SOURCE DATA ▸
|---|

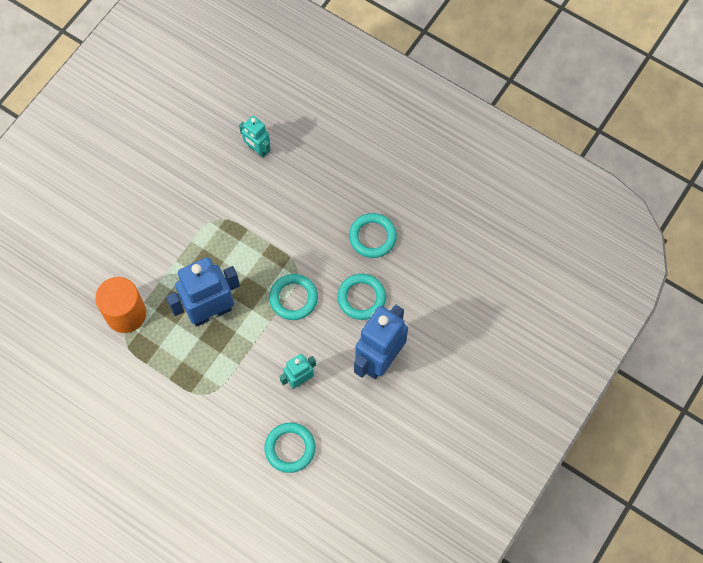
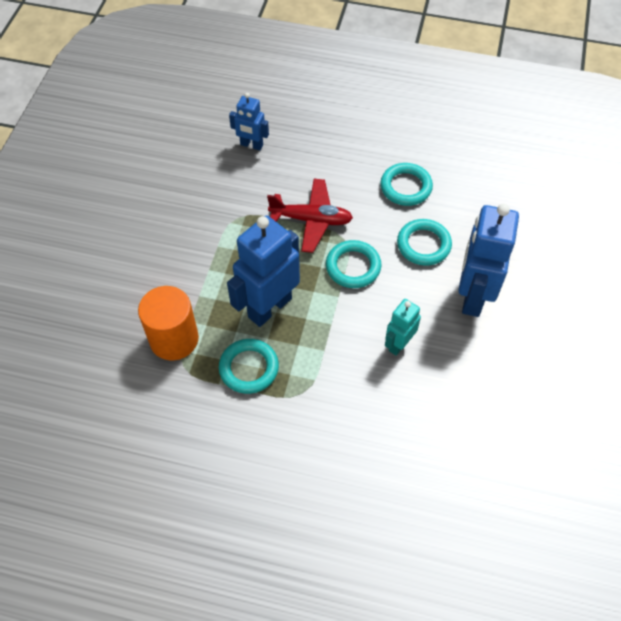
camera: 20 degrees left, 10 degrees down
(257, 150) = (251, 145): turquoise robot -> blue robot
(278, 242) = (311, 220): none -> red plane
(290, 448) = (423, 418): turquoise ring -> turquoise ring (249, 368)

|---|

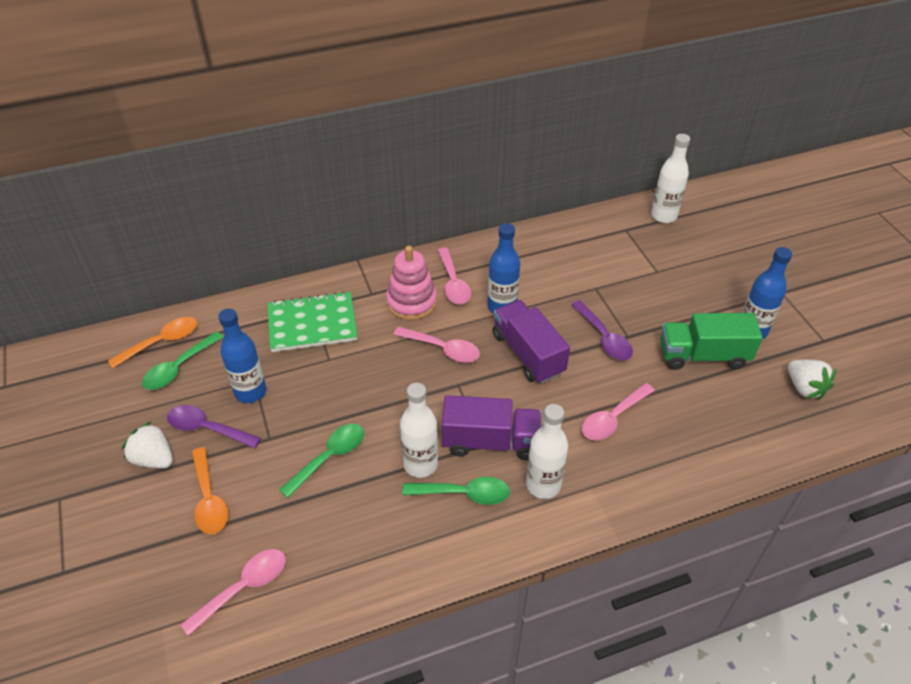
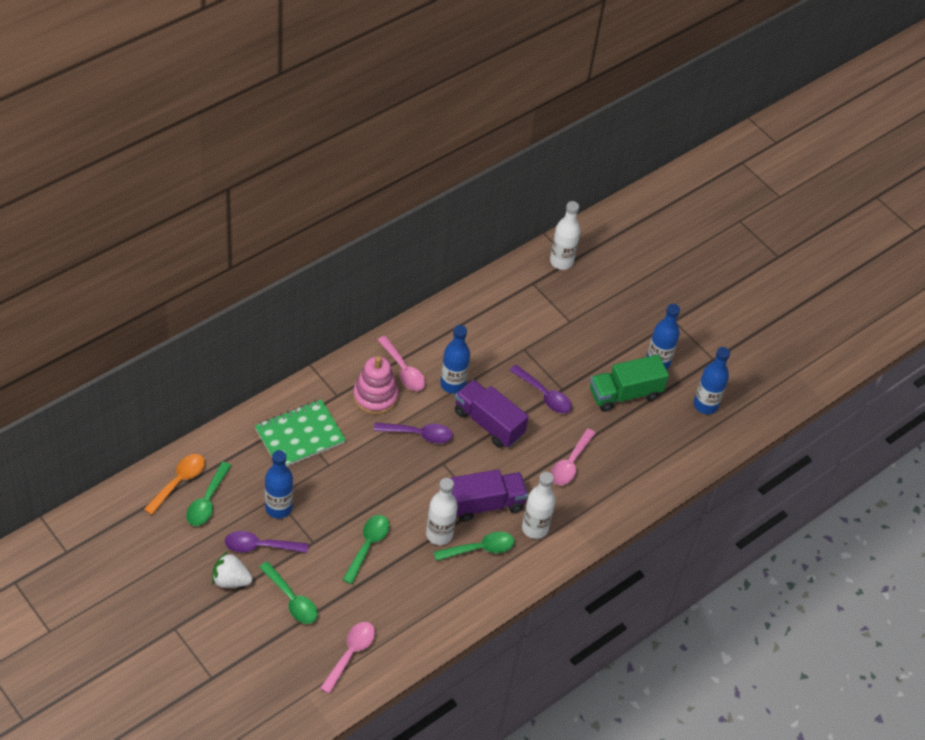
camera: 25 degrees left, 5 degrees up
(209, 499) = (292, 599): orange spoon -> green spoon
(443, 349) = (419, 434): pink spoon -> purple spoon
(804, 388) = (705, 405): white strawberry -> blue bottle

|---|

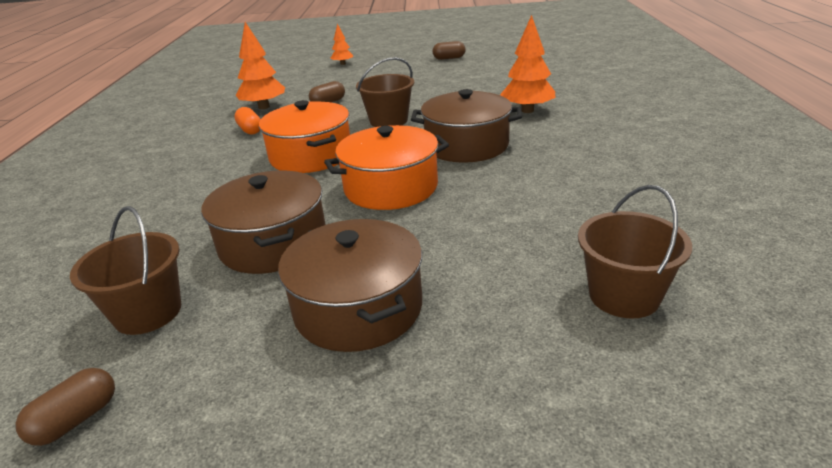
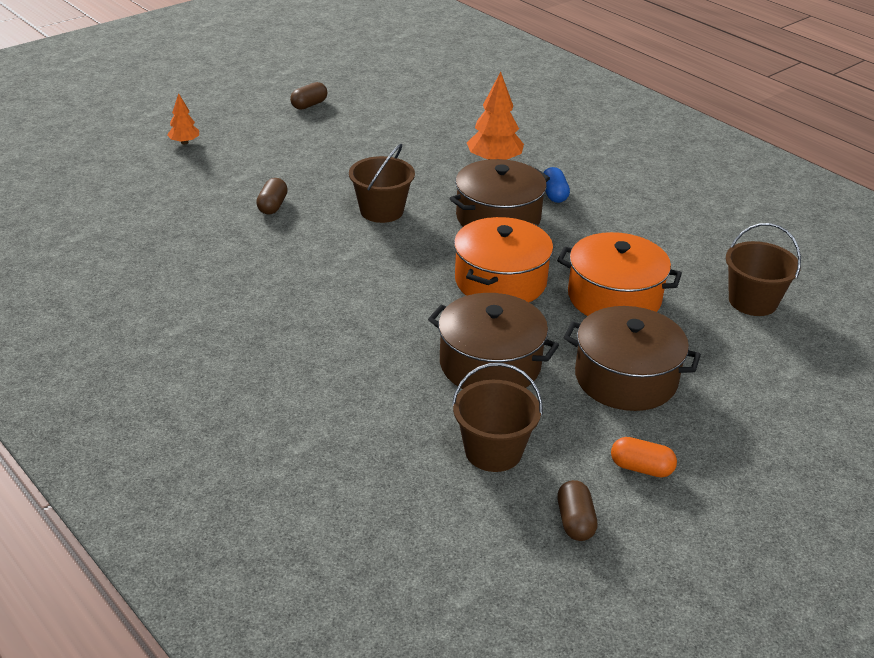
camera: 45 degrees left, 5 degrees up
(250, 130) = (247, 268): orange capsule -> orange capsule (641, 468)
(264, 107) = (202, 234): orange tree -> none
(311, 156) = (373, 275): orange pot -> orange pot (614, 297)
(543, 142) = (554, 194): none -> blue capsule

|---|

ACTIVITY ▸ Reproduce the entries above exactly, but only the lines between the line holding "camera: 20 degrees left, 10 degrees down" and the line holding "(290, 448) = (423, 418): turquoise", inclusive.

ANSWER FOR THE TASK ▸
camera: 20 degrees left, 10 degrees down
(257, 150) = (251, 145): turquoise robot -> blue robot
(278, 242) = (311, 220): none -> red plane
(290, 448) = (423, 418): turquoise ring -> turquoise ring (249, 368)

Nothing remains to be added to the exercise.